Every line of the material is to be returned verbatim. Pictures stay out.

━━━ Information given ━━━

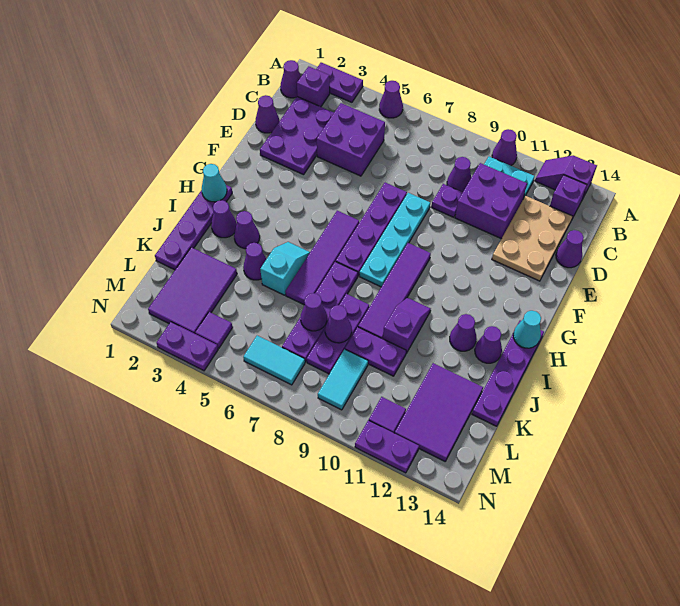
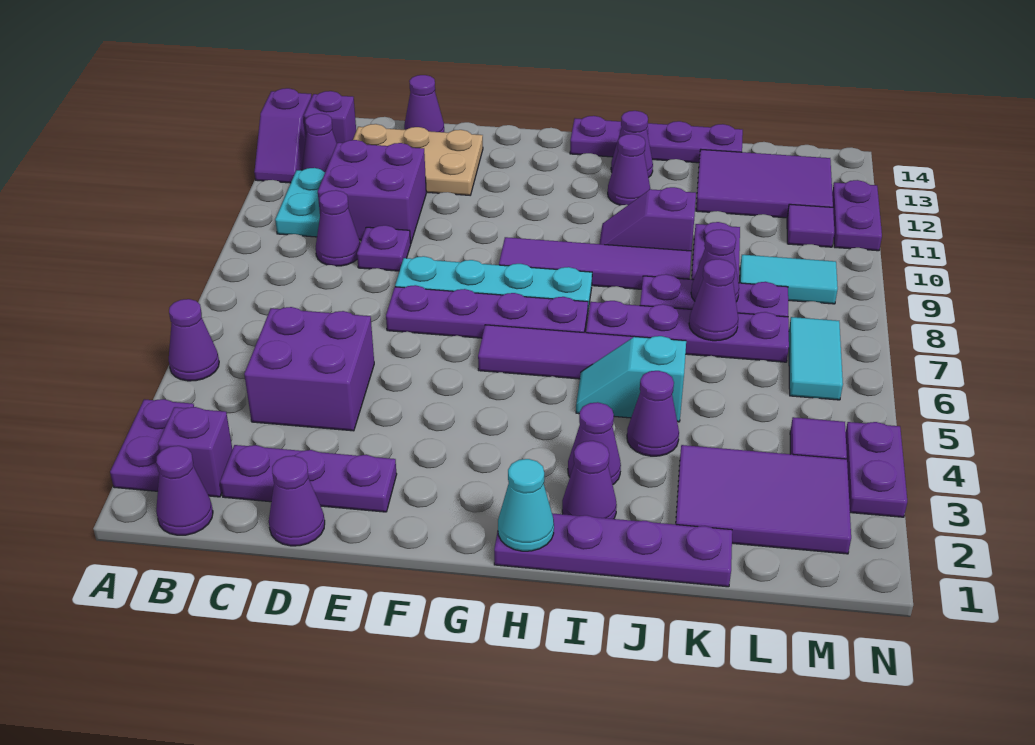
purple cone A10 level 1 -> purple cone B12 level 1
purple plate C2:E3 level 1 -> purple plate C2:E2 level 1
cyan cone H14 level 2 -> none

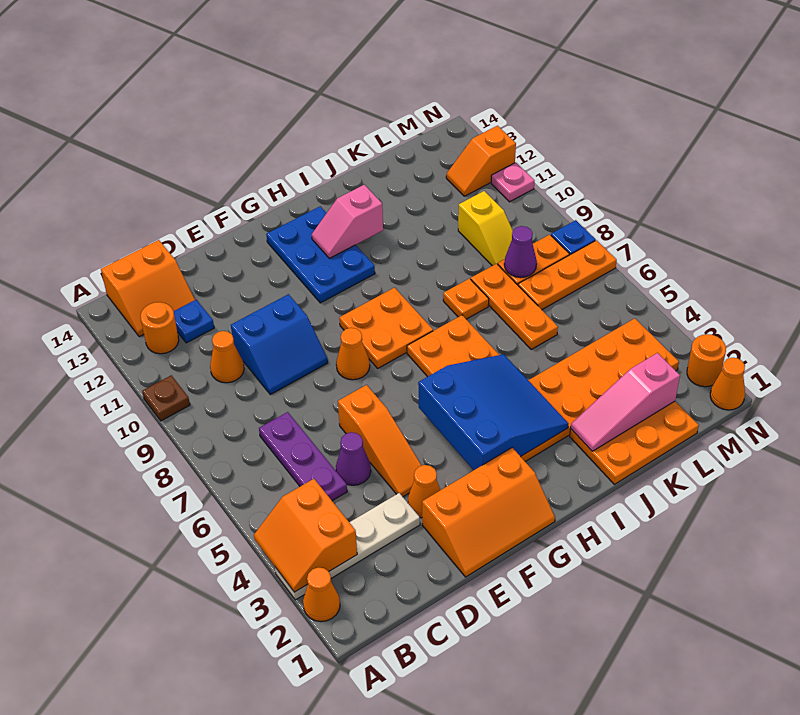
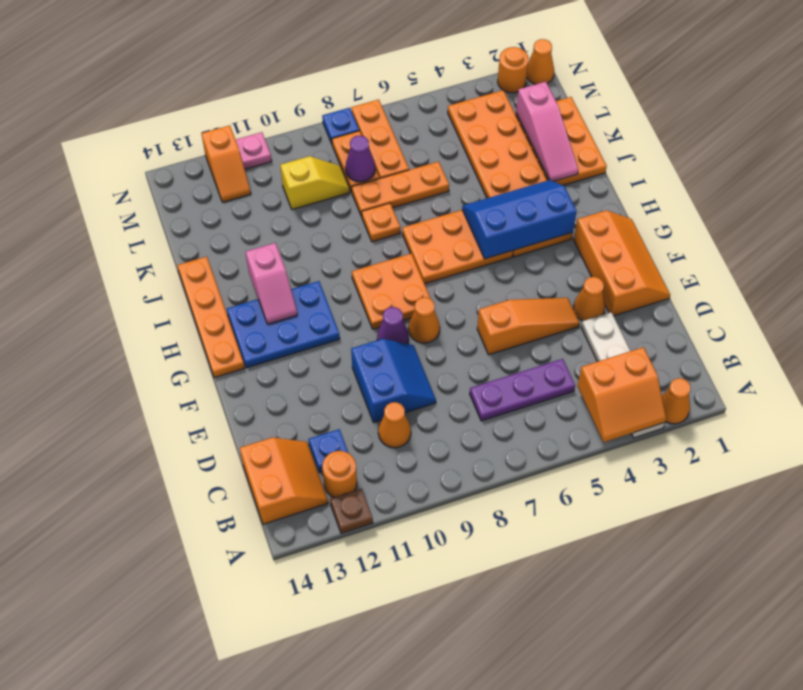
brown plate A10 level 1 -> brown plate A12 level 1
purple cone D5 level 1 -> purple cone F9 level 1
blue slope G3:I5 level 2 top G -> blue slope H3:I5 level 2 top H
none -> orange plate G14:J14 level 1

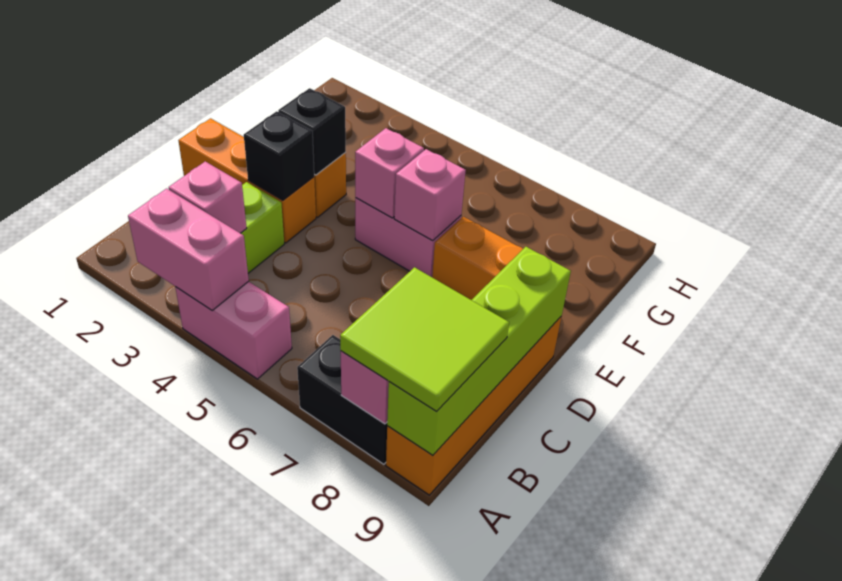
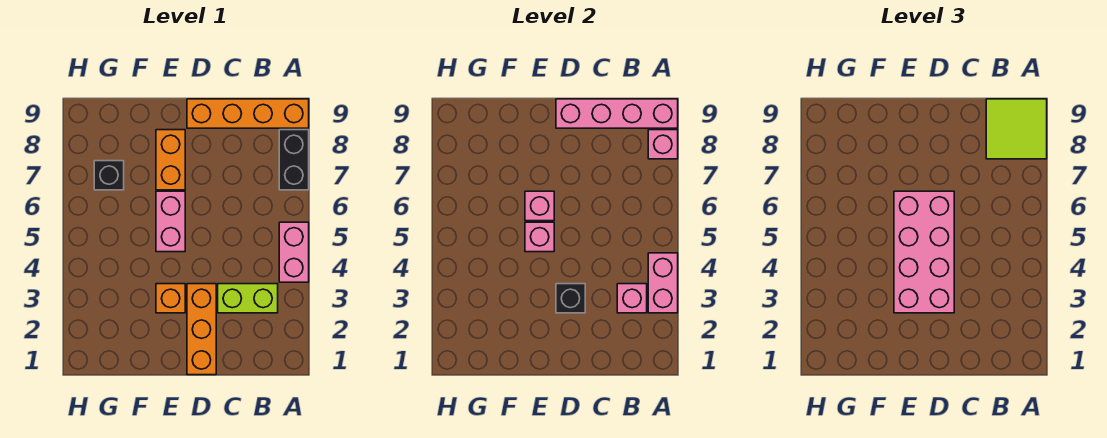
lime brick A9:D9 level 2 -> pink brick A9:D9 level 2
none -> pink brick D3:E6 level 3
black brick E3 level 2 -> black brick G7 level 1

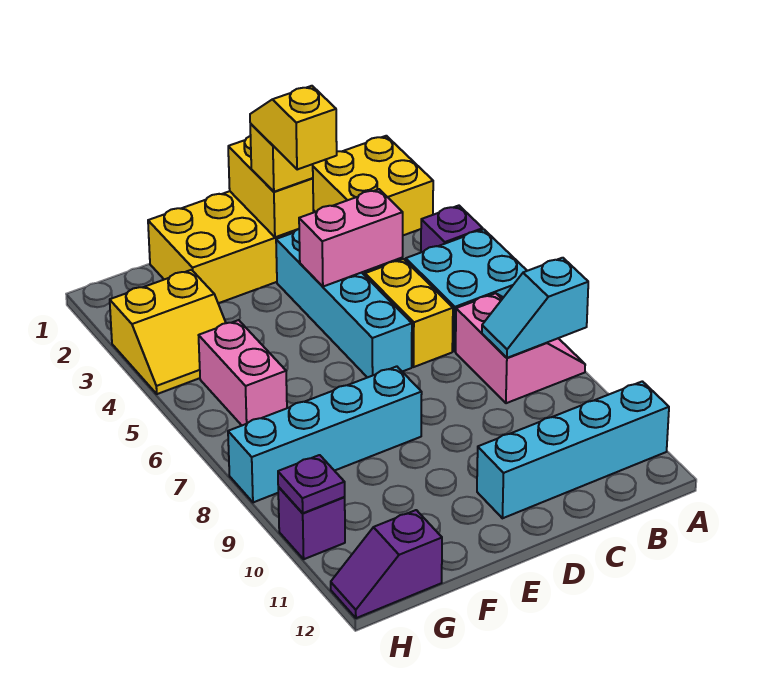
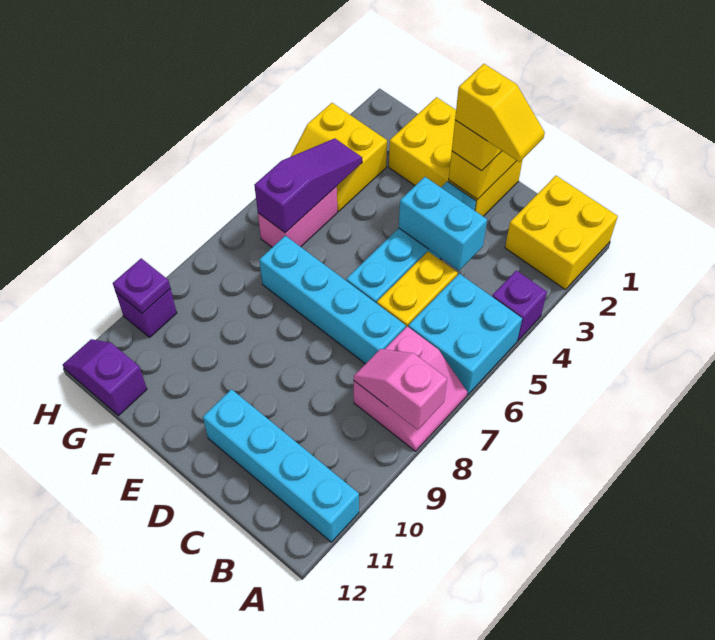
cyan slope A8:B8 level 2 top A -> pink slope A8:B8 level 2 top A
pink brick C4:D4 level 2 -> cyan brick C4:D4 level 2
yellow slope D2:D3 level 4 top 3 -> yellow slope C2:D2 level 4 top D
cyan brick E8:H8 level 1 -> cyan brick C7:F7 level 1
none -> purple slope G4:G6 level 2 top 6

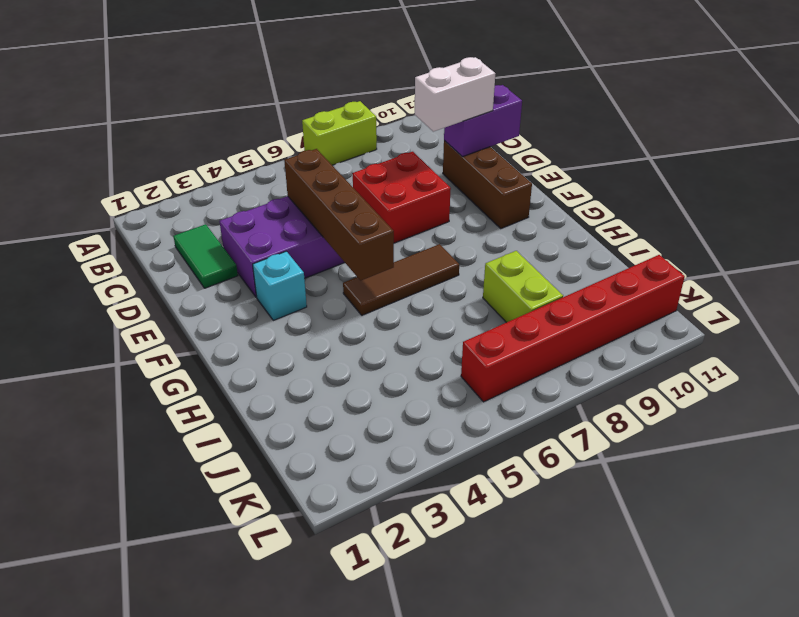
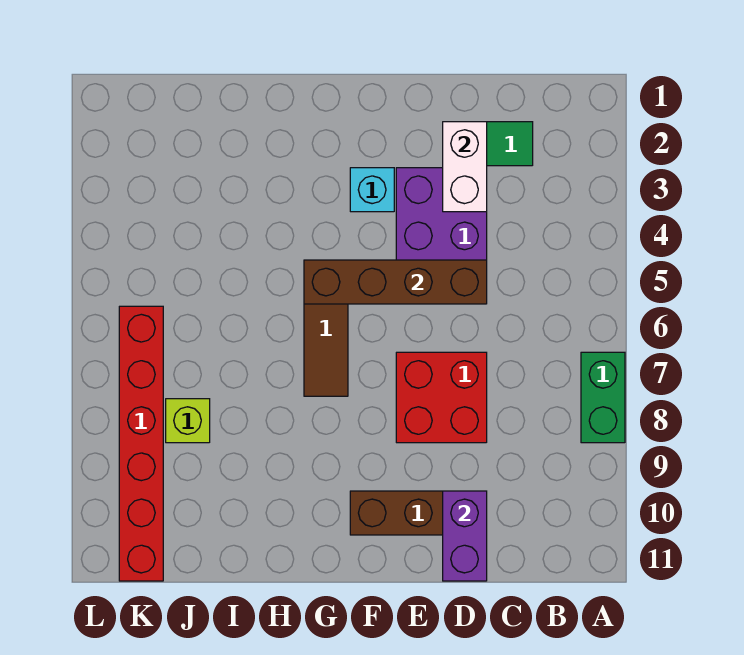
lime brick A7:A8 level 1 -> green brick A7:A8 level 1
white brick D9:D10 level 3 -> white brick D2:D3 level 2
lime brick I8:J8 level 1 -> lime brick J8 level 1

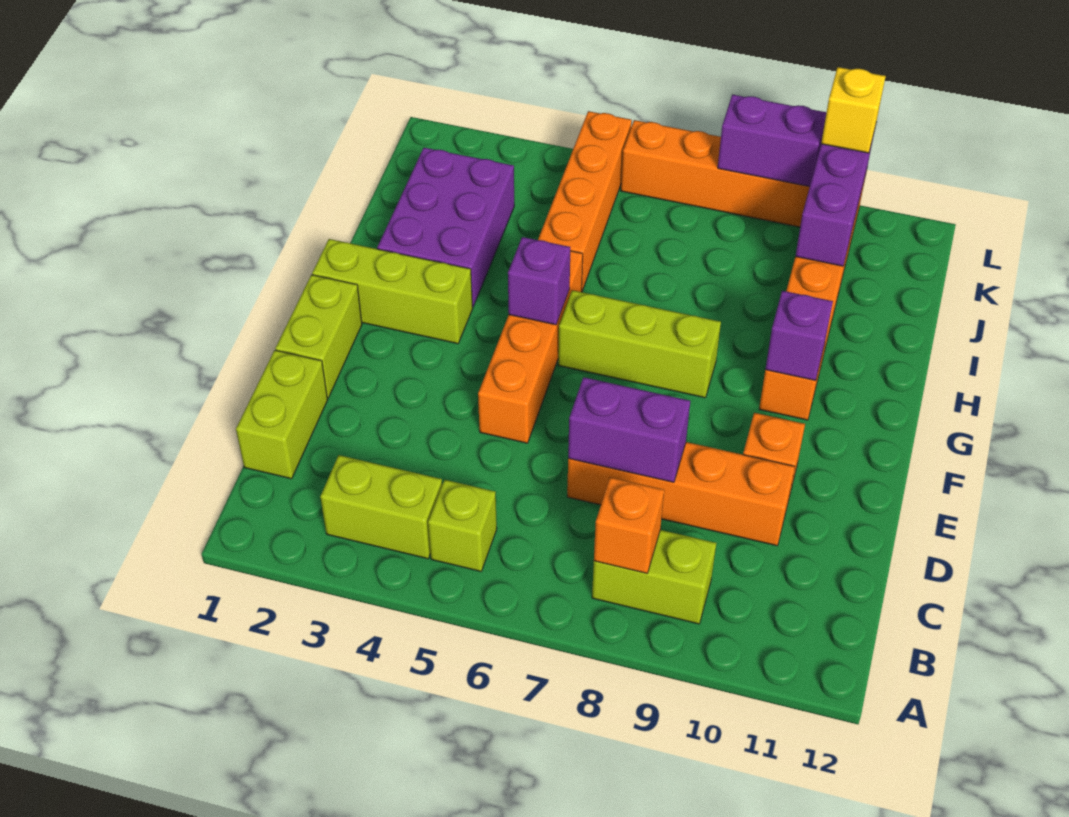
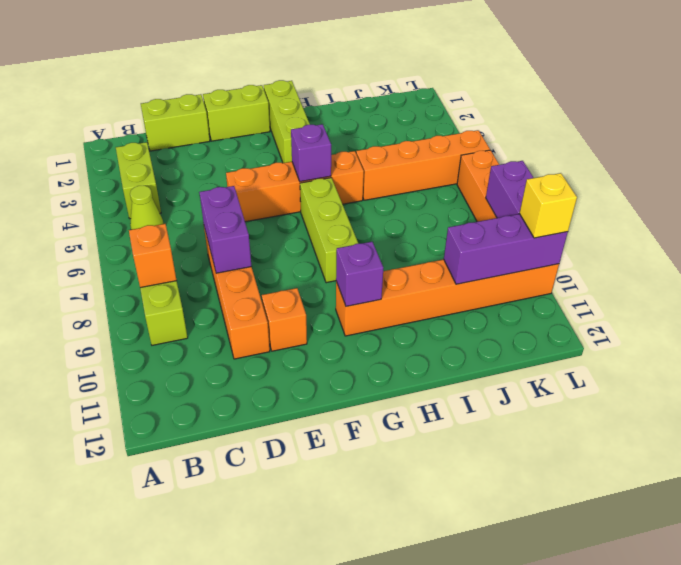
lime brick B5 level 1 -> lime cone B5 level 1
purple brick H2:J3 level 1 -> none

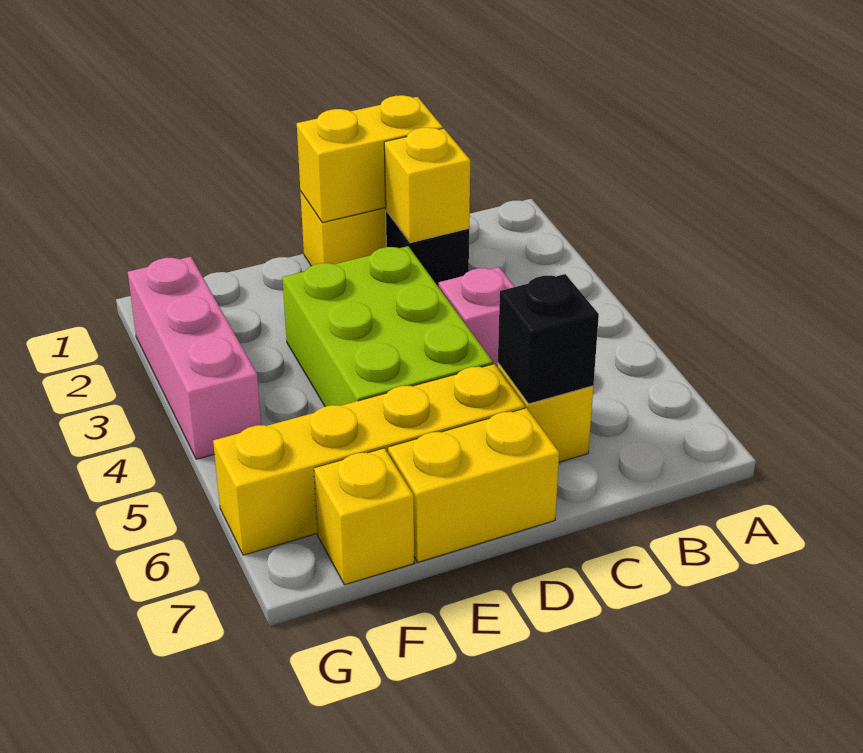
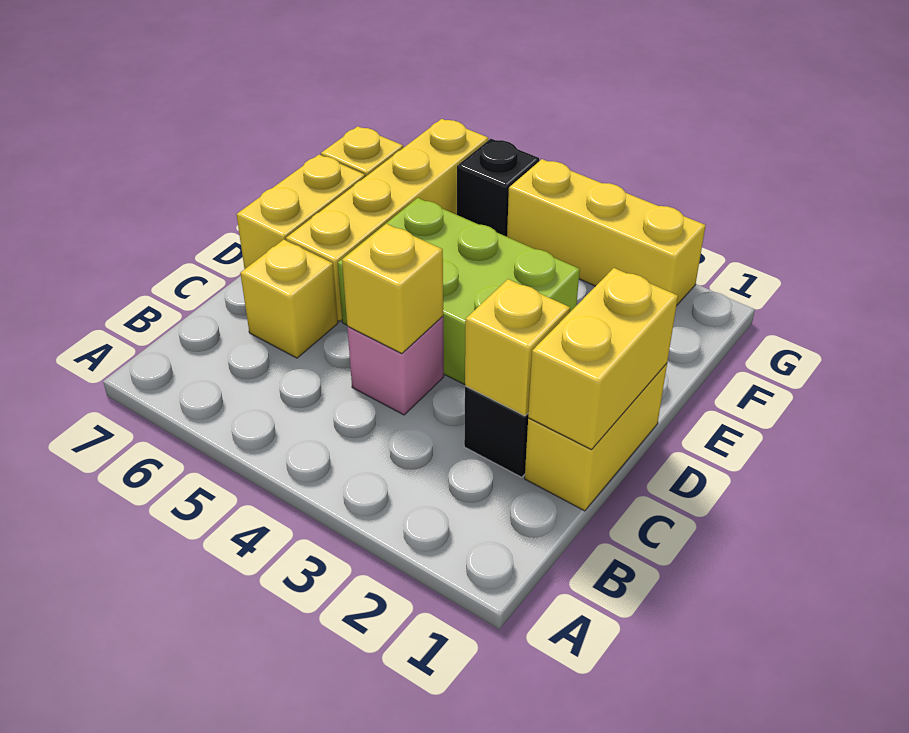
none -> yellow brick C4 level 2
black brick C6 level 2 -> black brick G5 level 1
pink brick G2:G4 level 1 -> yellow brick G2:G4 level 1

━━━

Exercise solution:
purple cone A10 level 1 -> purple cone B12 level 1
purple plate C2:E3 level 1 -> purple plate C2:E2 level 1
cyan cone H14 level 2 -> none

brown plate A10 level 1 -> brown plate A12 level 1
purple cone D5 level 1 -> purple cone F9 level 1
blue slope G3:I5 level 2 top G -> blue slope H3:I5 level 2 top H
none -> orange plate G14:J14 level 1

lime brick A9:D9 level 2 -> pink brick A9:D9 level 2
none -> pink brick D3:E6 level 3
black brick E3 level 2 -> black brick G7 level 1

cyan slope A8:B8 level 2 top A -> pink slope A8:B8 level 2 top A
pink brick C4:D4 level 2 -> cyan brick C4:D4 level 2
yellow slope D2:D3 level 4 top 3 -> yellow slope C2:D2 level 4 top D
cyan brick E8:H8 level 1 -> cyan brick C7:F7 level 1
none -> purple slope G4:G6 level 2 top 6

lime brick A7:A8 level 1 -> green brick A7:A8 level 1
white brick D9:D10 level 3 -> white brick D2:D3 level 2
lime brick I8:J8 level 1 -> lime brick J8 level 1

lime brick B5 level 1 -> lime cone B5 level 1
purple brick H2:J3 level 1 -> none

none -> yellow brick C4 level 2
black brick C6 level 2 -> black brick G5 level 1
pink brick G2:G4 level 1 -> yellow brick G2:G4 level 1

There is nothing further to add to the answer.